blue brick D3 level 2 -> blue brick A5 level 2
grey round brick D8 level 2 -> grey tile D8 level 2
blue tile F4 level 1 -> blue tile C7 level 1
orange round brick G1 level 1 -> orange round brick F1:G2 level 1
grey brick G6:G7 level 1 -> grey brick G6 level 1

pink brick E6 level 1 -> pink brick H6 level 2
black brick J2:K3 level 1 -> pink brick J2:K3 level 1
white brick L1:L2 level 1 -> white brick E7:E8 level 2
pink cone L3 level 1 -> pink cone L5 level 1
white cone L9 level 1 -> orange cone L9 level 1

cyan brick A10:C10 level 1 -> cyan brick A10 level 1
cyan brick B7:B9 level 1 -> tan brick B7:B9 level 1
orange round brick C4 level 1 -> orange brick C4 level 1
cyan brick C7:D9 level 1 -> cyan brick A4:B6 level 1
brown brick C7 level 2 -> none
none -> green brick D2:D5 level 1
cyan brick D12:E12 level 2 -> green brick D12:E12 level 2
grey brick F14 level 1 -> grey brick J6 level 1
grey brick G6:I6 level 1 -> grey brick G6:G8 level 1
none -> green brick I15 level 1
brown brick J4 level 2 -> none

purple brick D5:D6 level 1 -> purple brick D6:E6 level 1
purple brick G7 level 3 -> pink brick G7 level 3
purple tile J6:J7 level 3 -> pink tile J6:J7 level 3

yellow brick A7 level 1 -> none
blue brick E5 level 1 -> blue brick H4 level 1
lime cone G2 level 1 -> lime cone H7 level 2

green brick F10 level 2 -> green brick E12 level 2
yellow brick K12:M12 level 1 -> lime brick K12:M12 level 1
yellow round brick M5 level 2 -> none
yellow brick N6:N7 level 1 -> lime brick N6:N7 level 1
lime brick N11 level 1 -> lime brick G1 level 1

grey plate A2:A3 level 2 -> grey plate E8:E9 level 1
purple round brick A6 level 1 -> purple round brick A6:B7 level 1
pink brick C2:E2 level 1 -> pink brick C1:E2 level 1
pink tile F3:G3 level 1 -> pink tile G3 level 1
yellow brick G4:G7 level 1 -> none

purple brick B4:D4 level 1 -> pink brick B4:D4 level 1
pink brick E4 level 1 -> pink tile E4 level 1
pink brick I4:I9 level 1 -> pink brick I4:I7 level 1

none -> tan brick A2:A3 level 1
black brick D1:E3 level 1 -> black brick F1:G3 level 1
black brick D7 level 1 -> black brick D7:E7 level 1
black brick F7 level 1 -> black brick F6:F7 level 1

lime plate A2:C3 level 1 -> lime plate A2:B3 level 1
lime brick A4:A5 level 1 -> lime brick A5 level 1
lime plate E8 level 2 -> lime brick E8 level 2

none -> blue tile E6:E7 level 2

◇ ◇ ◇ ◇ ◇ ◇ ◇

Reading through the records above, report each line in which the string "white" is found.

white brick L1:L2 level 1 -> white brick E7:E8 level 2
white cone L9 level 1 -> orange cone L9 level 1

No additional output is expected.